- Material for this exercise:

___

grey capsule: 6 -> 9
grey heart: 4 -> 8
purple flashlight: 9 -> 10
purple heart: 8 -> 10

___

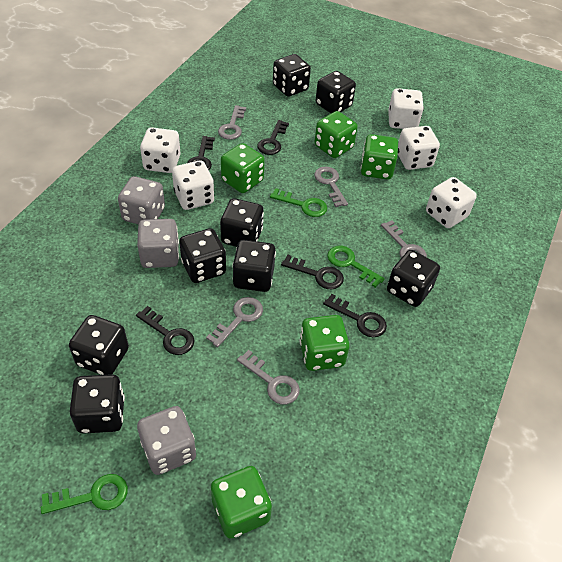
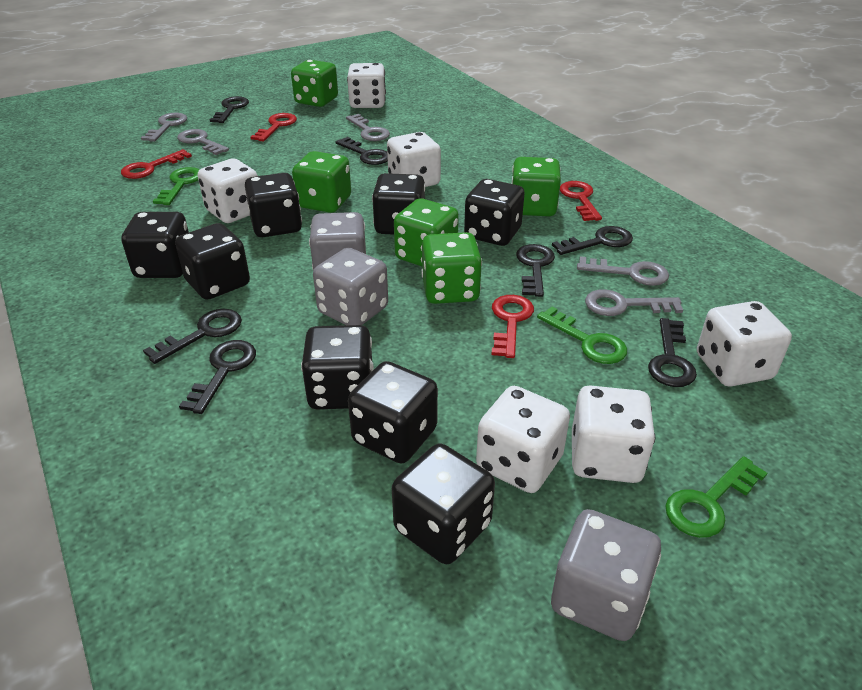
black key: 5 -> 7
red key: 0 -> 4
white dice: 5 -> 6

___

- What the exercise asks:
Pick out every line of the listing containing the word "purple", and show those lines.

- Result of this task:
purple flashlight: 9 -> 10
purple heart: 8 -> 10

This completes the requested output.